_RECORDS SHOWN_
------
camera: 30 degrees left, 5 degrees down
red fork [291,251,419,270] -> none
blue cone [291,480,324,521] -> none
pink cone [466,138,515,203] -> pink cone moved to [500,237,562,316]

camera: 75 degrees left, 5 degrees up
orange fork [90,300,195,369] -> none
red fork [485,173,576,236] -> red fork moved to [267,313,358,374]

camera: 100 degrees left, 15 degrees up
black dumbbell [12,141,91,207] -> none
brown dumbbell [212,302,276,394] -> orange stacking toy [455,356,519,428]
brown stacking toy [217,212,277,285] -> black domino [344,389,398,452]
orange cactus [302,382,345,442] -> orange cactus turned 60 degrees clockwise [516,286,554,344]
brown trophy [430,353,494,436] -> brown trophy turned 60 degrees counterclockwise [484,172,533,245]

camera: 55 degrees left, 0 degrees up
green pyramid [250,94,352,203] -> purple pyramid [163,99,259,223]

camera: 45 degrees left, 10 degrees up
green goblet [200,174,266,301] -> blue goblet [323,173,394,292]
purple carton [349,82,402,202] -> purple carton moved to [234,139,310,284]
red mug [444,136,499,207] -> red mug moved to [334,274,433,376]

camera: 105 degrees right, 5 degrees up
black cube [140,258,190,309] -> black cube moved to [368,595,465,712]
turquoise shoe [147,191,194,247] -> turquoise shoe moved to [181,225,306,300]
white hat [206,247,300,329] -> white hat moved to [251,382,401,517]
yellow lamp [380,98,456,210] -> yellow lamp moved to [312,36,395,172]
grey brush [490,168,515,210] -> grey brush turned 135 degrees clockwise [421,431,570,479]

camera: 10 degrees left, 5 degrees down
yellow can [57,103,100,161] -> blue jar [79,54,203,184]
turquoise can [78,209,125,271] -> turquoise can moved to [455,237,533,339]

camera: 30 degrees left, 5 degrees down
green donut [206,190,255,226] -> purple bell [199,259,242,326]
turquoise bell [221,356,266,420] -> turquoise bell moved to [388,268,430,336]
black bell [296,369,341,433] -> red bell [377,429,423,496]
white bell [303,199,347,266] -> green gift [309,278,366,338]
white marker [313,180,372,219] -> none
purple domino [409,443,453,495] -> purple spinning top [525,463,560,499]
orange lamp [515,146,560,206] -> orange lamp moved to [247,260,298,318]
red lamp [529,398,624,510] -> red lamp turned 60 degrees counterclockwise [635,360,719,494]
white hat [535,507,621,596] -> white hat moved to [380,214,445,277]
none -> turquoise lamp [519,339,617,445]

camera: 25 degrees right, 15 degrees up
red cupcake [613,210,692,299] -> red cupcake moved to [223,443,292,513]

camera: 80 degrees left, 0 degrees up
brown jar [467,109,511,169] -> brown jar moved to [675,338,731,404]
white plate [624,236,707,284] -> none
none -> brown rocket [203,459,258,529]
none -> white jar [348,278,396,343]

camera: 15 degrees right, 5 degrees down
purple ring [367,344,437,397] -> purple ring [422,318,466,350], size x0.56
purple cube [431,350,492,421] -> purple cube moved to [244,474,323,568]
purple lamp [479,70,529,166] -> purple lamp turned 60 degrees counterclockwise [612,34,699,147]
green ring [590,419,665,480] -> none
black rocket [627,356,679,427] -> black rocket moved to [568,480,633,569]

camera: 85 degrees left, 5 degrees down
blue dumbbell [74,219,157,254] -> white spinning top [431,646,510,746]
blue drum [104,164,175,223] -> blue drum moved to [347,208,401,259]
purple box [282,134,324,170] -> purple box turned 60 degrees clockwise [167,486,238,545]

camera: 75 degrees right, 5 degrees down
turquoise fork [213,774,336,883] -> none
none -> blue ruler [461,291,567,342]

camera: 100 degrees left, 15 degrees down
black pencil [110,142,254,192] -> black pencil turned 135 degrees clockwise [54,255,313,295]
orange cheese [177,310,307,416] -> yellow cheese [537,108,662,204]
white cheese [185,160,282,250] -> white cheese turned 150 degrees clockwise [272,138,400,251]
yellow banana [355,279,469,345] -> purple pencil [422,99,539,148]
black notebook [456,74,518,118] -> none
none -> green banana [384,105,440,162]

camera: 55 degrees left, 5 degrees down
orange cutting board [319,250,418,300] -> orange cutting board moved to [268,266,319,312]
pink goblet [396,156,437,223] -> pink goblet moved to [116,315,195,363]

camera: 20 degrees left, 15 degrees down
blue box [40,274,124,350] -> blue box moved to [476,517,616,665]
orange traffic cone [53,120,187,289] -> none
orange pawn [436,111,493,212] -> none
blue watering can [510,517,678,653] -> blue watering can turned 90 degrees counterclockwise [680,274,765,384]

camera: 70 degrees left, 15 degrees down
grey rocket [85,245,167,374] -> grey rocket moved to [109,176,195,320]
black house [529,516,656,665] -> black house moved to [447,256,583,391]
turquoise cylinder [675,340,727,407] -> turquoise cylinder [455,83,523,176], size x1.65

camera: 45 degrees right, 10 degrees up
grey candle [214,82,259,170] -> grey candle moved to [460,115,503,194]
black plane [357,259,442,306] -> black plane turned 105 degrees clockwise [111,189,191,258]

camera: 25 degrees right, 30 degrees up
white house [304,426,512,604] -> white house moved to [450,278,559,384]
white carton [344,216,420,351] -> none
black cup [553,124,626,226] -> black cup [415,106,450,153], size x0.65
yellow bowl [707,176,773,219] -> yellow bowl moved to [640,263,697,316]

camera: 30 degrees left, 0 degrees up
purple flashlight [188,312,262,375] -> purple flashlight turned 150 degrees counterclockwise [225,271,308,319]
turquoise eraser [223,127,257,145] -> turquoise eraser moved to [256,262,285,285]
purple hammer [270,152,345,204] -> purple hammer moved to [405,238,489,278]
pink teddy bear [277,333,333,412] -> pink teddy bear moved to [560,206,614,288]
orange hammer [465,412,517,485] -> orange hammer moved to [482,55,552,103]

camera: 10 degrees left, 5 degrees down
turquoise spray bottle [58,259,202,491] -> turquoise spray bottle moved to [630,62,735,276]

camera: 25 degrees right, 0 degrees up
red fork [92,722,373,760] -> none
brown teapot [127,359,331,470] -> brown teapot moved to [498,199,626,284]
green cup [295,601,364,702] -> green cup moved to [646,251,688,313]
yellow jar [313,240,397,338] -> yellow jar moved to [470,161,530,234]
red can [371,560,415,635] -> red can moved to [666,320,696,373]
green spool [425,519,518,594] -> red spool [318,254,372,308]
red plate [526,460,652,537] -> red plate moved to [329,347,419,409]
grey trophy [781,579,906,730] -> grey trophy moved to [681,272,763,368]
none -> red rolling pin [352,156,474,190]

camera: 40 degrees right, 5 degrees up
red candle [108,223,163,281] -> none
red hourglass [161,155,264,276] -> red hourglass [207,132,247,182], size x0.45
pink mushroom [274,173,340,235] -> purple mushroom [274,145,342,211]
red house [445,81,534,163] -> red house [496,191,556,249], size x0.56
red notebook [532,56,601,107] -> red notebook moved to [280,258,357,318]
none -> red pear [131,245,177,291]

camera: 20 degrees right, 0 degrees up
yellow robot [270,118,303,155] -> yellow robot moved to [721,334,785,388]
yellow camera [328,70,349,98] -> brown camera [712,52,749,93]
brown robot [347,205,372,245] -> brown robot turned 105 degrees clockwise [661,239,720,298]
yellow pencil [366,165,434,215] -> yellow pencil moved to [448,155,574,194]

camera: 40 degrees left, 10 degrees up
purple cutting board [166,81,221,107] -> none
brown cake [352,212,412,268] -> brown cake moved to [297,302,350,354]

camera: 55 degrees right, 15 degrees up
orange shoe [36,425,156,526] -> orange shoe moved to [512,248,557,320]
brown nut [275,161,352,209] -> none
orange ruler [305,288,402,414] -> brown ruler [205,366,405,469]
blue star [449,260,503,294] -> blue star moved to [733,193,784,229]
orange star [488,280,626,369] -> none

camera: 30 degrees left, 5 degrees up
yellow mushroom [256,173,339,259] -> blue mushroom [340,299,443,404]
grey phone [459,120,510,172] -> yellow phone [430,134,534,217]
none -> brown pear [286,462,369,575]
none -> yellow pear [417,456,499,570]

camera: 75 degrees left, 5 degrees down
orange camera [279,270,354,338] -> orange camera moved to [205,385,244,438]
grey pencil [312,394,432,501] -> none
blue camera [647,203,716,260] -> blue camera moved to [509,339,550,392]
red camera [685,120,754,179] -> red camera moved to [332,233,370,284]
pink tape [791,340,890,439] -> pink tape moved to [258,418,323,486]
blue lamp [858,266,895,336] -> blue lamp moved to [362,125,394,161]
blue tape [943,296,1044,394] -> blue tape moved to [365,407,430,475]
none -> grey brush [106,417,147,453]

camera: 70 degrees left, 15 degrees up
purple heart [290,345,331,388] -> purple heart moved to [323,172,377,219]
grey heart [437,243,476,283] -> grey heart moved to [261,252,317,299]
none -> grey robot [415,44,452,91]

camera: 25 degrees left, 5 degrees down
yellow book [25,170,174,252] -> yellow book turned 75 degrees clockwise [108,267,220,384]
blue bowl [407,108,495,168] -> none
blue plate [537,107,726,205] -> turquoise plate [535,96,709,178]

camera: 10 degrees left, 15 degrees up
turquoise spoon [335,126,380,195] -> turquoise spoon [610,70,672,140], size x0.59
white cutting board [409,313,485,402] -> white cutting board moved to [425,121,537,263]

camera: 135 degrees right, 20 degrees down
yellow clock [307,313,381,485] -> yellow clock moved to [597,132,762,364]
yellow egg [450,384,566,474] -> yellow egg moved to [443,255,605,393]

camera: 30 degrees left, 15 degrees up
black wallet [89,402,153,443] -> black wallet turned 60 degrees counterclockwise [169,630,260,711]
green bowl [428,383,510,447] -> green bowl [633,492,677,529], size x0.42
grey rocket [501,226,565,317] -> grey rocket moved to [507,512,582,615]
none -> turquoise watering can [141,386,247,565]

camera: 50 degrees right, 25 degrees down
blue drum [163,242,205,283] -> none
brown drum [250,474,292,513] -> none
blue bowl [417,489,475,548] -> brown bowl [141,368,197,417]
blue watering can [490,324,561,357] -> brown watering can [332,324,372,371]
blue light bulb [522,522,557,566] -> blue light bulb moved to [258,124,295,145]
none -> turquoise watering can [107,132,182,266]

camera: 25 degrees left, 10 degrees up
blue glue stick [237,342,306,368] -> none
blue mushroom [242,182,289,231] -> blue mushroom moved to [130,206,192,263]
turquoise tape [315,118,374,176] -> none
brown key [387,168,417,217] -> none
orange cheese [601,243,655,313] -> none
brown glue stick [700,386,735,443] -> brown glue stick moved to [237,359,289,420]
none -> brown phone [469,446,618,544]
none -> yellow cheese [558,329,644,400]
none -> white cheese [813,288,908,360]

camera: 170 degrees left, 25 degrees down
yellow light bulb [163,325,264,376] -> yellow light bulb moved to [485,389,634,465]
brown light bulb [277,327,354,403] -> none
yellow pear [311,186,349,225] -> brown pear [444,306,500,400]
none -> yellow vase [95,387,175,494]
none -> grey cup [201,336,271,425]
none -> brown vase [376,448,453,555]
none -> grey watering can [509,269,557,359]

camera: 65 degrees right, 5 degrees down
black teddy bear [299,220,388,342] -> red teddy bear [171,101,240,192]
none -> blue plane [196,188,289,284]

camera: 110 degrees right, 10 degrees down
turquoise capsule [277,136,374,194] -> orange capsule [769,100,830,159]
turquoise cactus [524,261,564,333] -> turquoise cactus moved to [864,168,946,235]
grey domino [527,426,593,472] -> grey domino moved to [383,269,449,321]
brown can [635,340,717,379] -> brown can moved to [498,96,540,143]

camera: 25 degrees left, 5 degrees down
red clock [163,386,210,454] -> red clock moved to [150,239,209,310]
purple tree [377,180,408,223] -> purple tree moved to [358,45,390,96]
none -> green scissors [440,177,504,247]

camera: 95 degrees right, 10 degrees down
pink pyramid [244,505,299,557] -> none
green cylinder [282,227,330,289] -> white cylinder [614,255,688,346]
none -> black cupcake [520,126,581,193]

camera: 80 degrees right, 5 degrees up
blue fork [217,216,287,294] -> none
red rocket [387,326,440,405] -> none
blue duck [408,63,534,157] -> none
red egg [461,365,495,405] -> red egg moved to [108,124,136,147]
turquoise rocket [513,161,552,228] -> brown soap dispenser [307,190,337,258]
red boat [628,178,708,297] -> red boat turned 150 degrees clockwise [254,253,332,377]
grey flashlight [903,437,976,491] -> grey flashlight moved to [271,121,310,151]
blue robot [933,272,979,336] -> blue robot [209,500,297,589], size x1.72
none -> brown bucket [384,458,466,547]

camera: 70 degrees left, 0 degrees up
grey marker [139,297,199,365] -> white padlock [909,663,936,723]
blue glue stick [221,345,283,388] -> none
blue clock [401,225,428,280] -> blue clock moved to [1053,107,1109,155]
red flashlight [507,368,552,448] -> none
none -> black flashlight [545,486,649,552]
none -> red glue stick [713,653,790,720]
------
_EXERCISE AIM_
In the listing above, find the line with "purple tree [377,180,408,223]" and the line with "camera: 80 degrees right, 5 degrees up"; output exactly those lines and all lines between them.

_EXPECTED ANSWER_
purple tree [377,180,408,223] -> purple tree moved to [358,45,390,96]
none -> green scissors [440,177,504,247]

camera: 95 degrees right, 10 degrees down
pink pyramid [244,505,299,557] -> none
green cylinder [282,227,330,289] -> white cylinder [614,255,688,346]
none -> black cupcake [520,126,581,193]

camera: 80 degrees right, 5 degrees up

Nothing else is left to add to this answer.